-------- DIE EINTRÄGE --------
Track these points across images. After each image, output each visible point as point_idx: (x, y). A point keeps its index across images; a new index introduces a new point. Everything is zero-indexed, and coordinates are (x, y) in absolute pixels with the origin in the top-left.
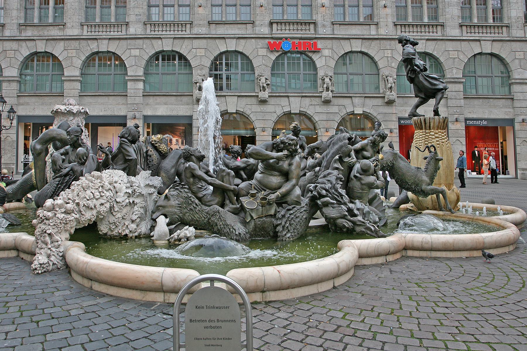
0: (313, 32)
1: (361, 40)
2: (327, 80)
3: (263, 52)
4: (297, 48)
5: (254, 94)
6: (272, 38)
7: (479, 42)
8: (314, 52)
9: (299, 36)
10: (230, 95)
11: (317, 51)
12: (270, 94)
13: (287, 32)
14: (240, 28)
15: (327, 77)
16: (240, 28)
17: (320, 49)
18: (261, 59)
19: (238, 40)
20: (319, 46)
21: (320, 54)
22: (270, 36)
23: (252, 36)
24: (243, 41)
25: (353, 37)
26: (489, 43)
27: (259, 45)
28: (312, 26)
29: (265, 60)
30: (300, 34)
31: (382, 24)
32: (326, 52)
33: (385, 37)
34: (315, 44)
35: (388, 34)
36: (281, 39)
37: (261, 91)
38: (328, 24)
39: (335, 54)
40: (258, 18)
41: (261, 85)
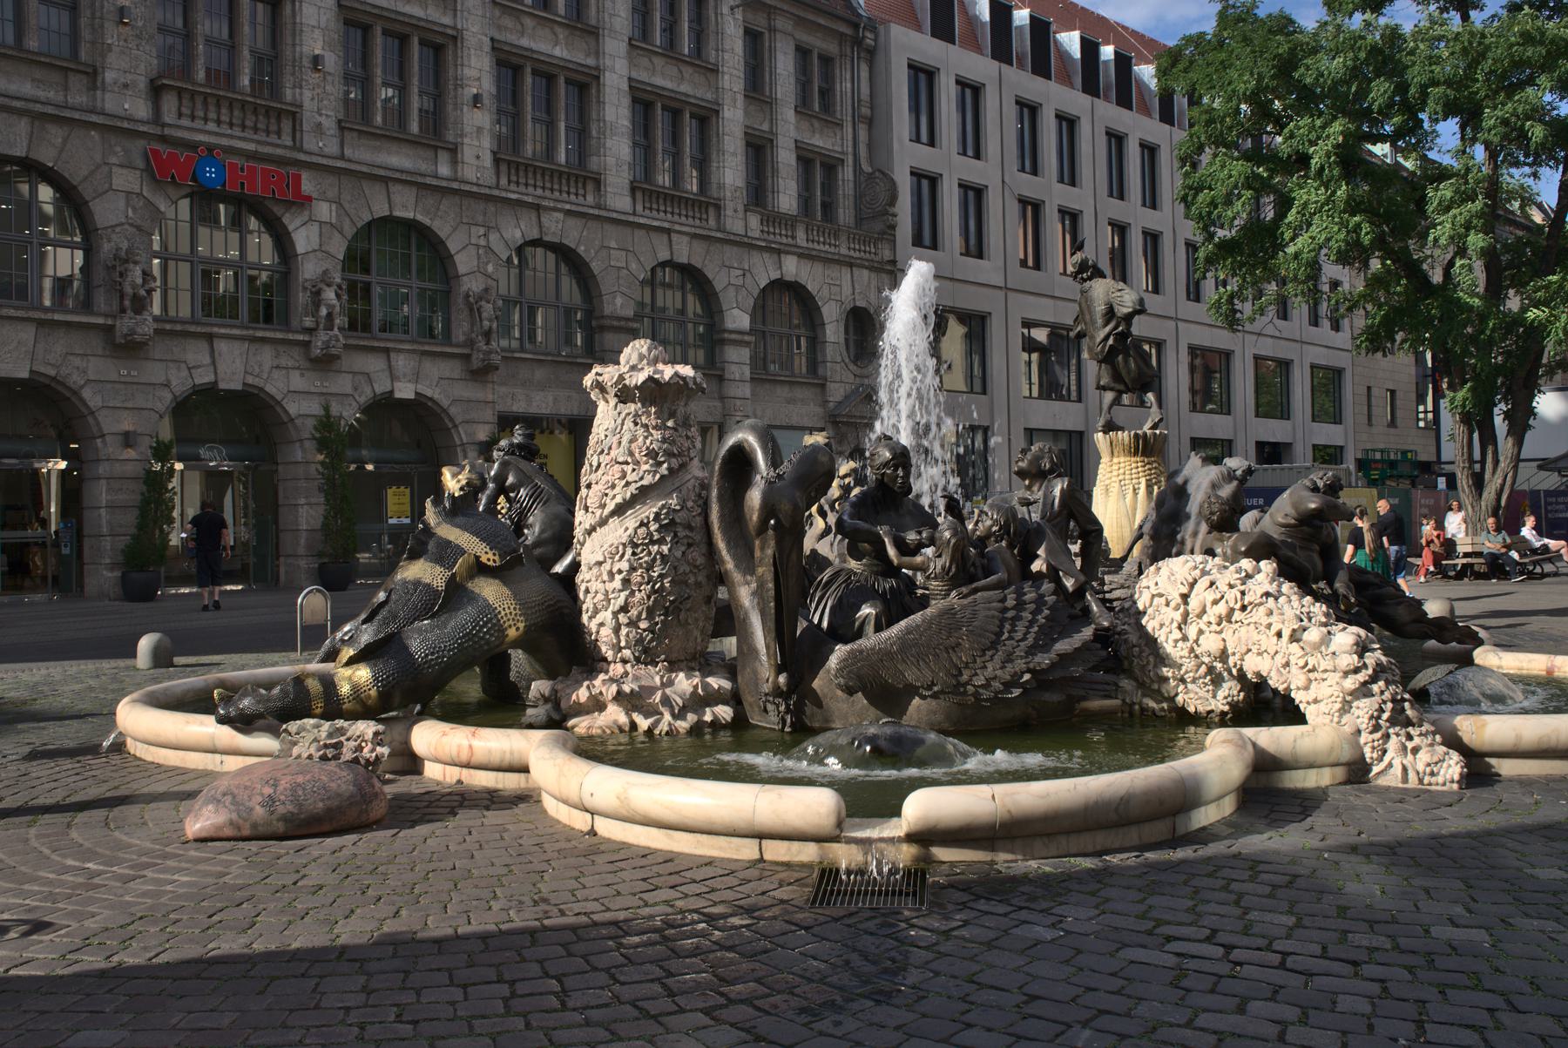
--------
▶ [AUFGABENZIEL]: Schreibe die Einträge oben vom Anfang bis einschließlich der Zeile mit „18: (261, 59)“ wortgetreu ab. Lass die Bilder dabei weg.

▶ [RICHTIGE AUSGABE]:
Track these points across images. After each image, output each visible point as point_idx: (x, y). A point keeps its index across images; a new index introduces a new point. Everything is zero-indexed, and coordinates are (x, y) in absolute pixels with the origin in the top-left.
0: (313, 32)
1: (361, 40)
2: (327, 80)
3: (263, 52)
4: (297, 48)
5: (254, 94)
6: (272, 38)
7: (479, 42)
8: (314, 52)
9: (299, 36)
10: (230, 95)
11: (317, 51)
12: (270, 94)
13: (287, 32)
14: (240, 28)
15: (327, 77)
16: (240, 28)
17: (320, 49)
18: (261, 59)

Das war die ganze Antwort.